● Problem to work on
A verbatim restatement of the data, free of pictures, is what you should output.

==== Data section

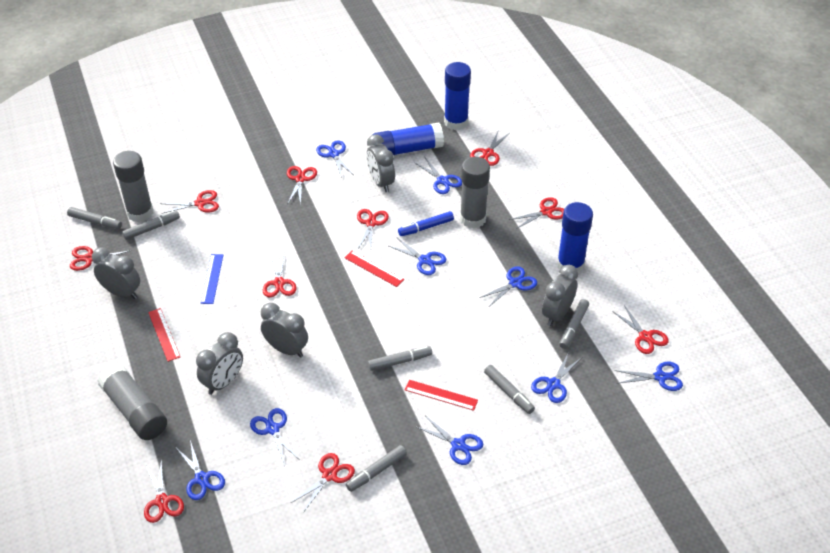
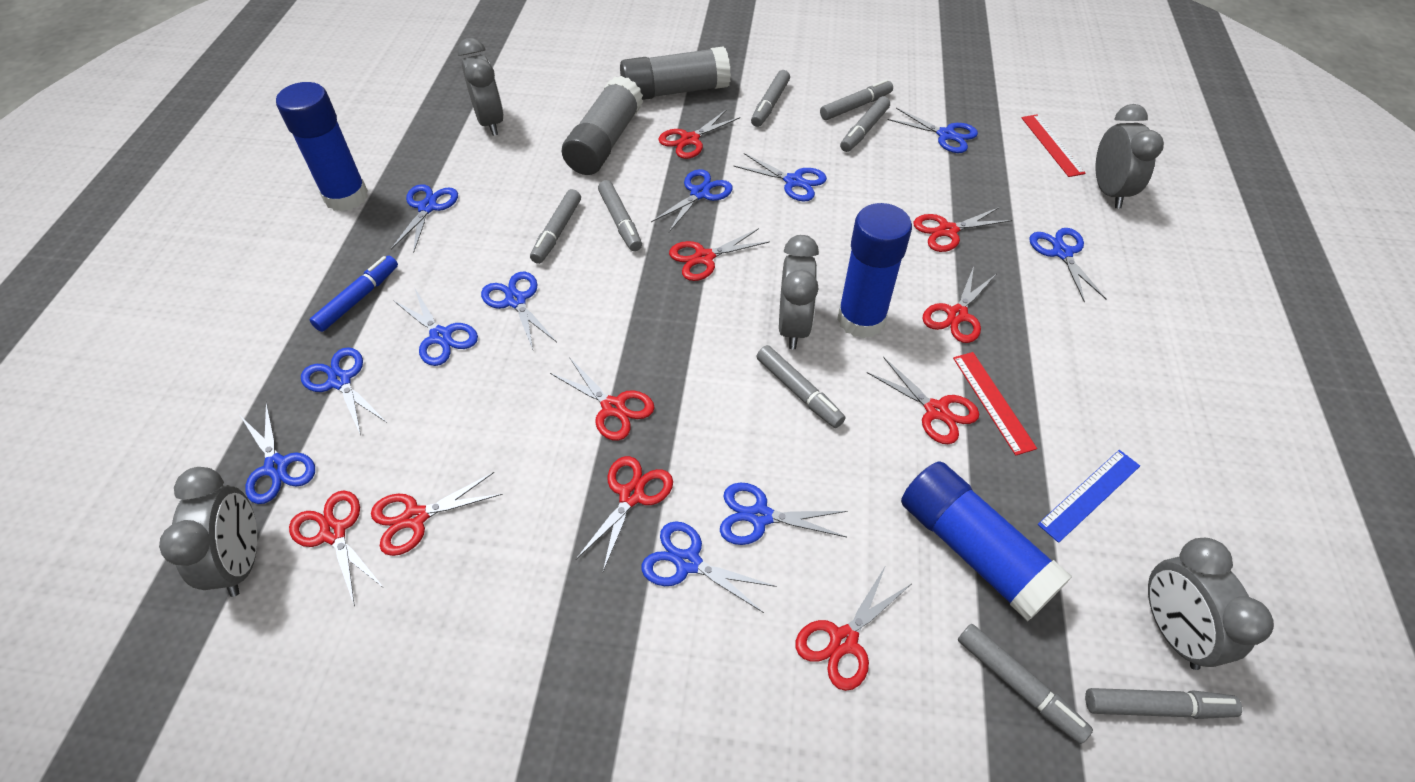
blue scissors: 9 -> 11
grey glue stick: 3 -> 2
grey marker: 6 -> 8
red ruler: 3 -> 2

========

● Exercise result
blue scissors: 9 -> 11
grey glue stick: 3 -> 2
grey marker: 6 -> 8
red ruler: 3 -> 2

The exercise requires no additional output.